Please restate the data below word for word, omitting all images.

> Extracted data entries
--

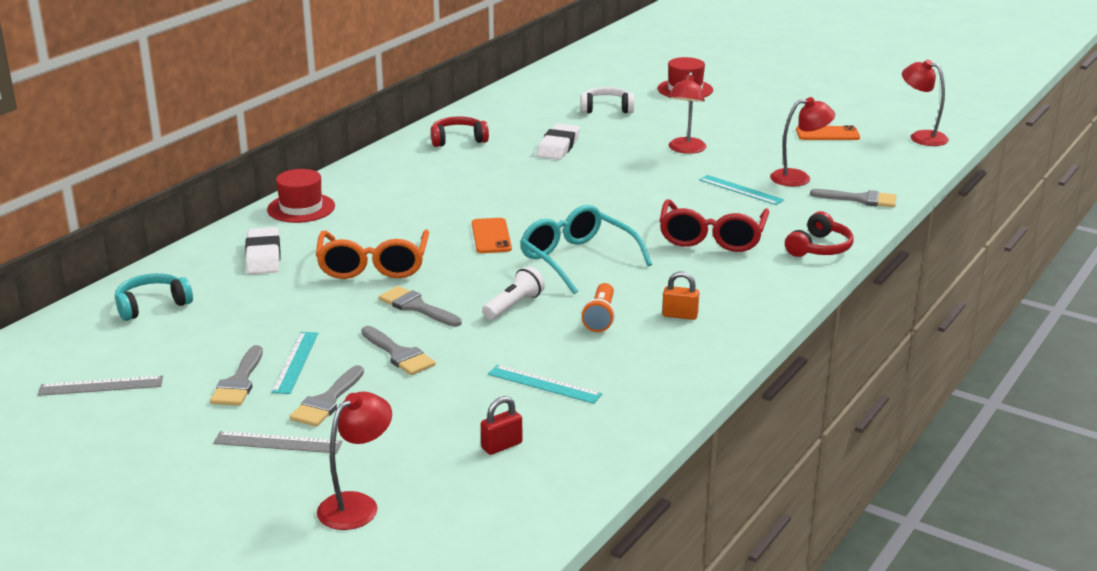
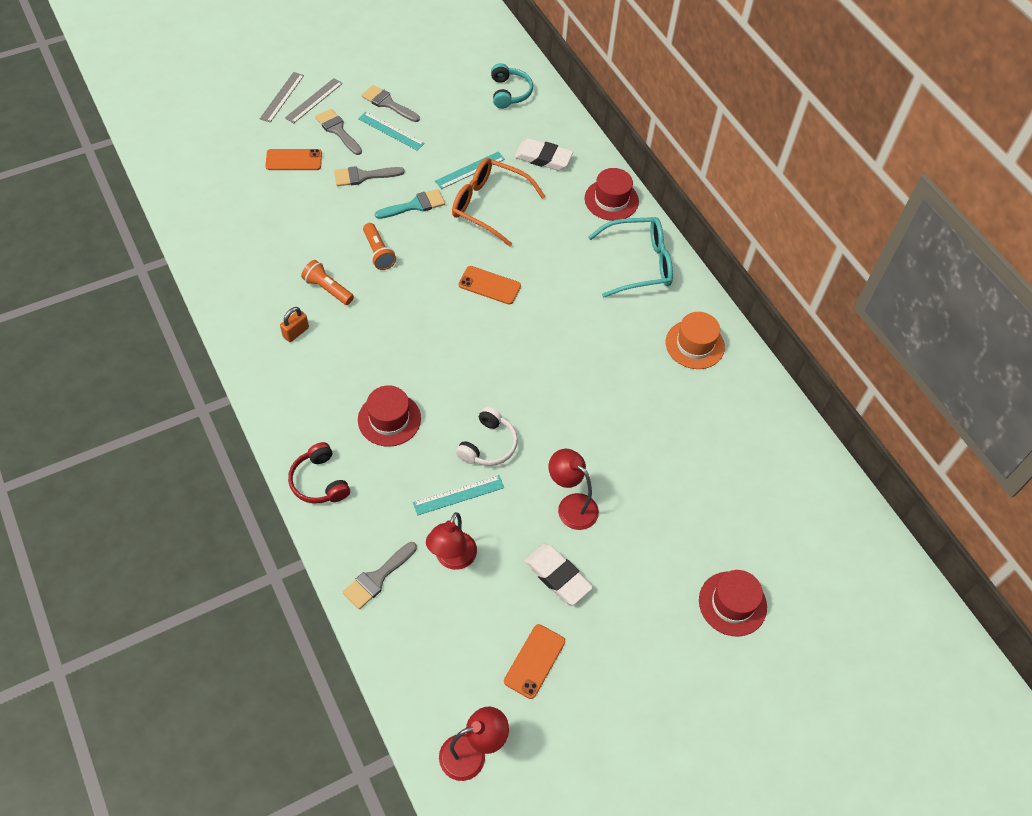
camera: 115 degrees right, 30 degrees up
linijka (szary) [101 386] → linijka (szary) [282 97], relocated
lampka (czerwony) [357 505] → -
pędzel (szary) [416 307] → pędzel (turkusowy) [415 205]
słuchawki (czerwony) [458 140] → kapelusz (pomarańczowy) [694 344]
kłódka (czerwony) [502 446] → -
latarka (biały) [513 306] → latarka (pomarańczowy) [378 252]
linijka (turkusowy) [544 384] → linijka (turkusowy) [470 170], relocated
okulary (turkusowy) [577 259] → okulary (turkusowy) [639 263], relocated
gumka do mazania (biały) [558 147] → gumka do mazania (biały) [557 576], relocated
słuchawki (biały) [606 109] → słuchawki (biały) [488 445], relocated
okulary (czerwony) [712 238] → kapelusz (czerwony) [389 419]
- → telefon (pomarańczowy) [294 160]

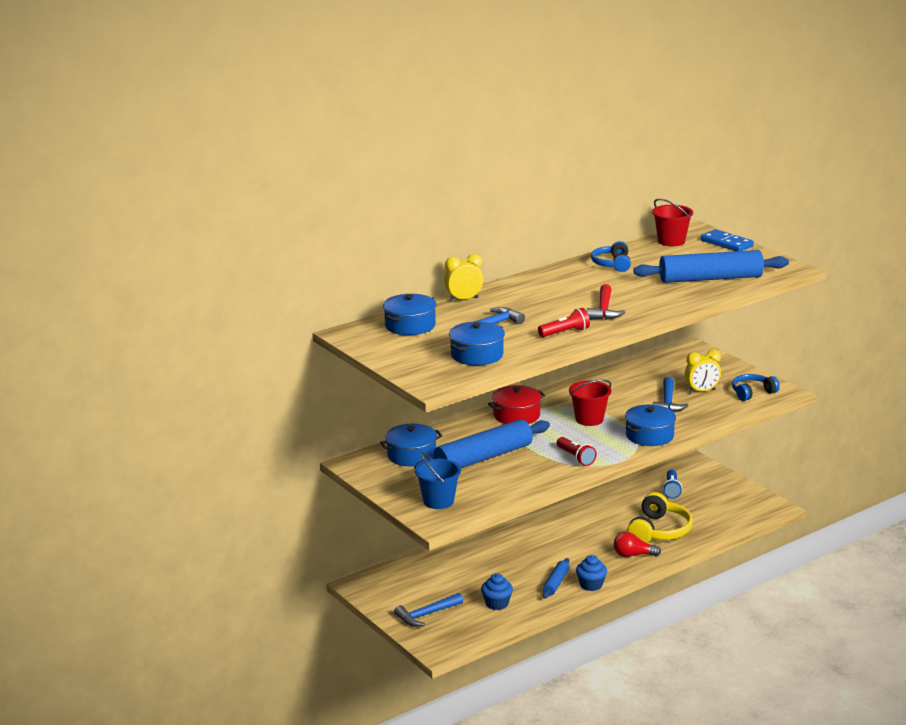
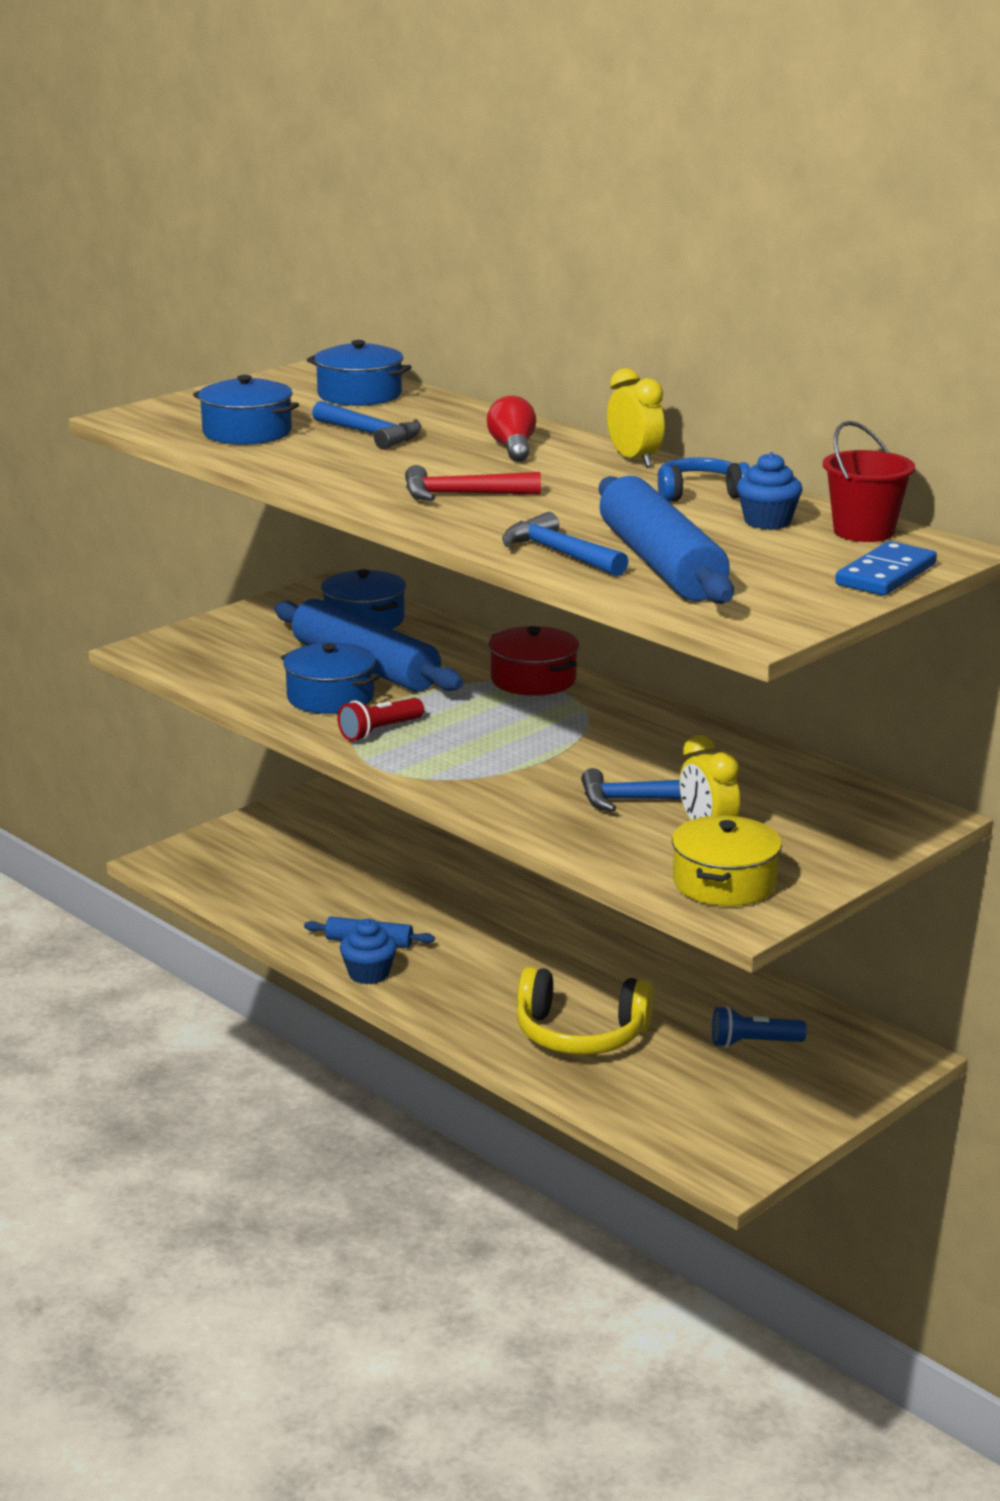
camera: 80 degrees right, 0 degrees up
młotek (niebieski) [426 615] → młotek (niebieski) [560 554], relocated
wiadro (niebieski) [438 501] → -
budzik (żółty) [463 299] → budzik (żółty) [634 460], relocated
muffinka (niebieski) [497 604] → muffinka (niebieski) [767 521], relocated
latarka (czerwony) [565 332] → -
wiadro (czerwony) [589 419] → -
żarówka (czerwony) [633 555] → żarówka (czerwony) [513 448], relocated
garnek (niebieski) [649 435] → garnek (niebieski) [330 697], relocated
słuchawki (niebieski) [752 393] → garnek (żółty) [724 883]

--

> SOLUTION TO THIS EXERCISE
camera: 115 degrees right, 30 degrees up
linijka (szary) [101 386] → linijka (szary) [282 97], relocated
lampka (czerwony) [357 505] → -
pędzel (szary) [416 307] → pędzel (turkusowy) [415 205]
słuchawki (czerwony) [458 140] → kapelusz (pomarańczowy) [694 344]
kłódka (czerwony) [502 446] → -
latarka (biały) [513 306] → latarka (pomarańczowy) [378 252]
linijka (turkusowy) [544 384] → linijka (turkusowy) [470 170], relocated
okulary (turkusowy) [577 259] → okulary (turkusowy) [639 263], relocated
gumka do mazania (biały) [558 147] → gumka do mazania (biały) [557 576], relocated
słuchawki (biały) [606 109] → słuchawki (biały) [488 445], relocated
okulary (czerwony) [712 238] → kapelusz (czerwony) [389 419]
- → telefon (pomarańczowy) [294 160]

camera: 80 degrees right, 0 degrees up
młotek (niebieski) [426 615] → młotek (niebieski) [560 554], relocated
wiadro (niebieski) [438 501] → -
budzik (żółty) [463 299] → budzik (żółty) [634 460], relocated
muffinka (niebieski) [497 604] → muffinka (niebieski) [767 521], relocated
latarka (czerwony) [565 332] → -
wiadro (czerwony) [589 419] → -
żarówka (czerwony) [633 555] → żarówka (czerwony) [513 448], relocated
garnek (niebieski) [649 435] → garnek (niebieski) [330 697], relocated
słuchawki (niebieski) [752 393] → garnek (żółty) [724 883]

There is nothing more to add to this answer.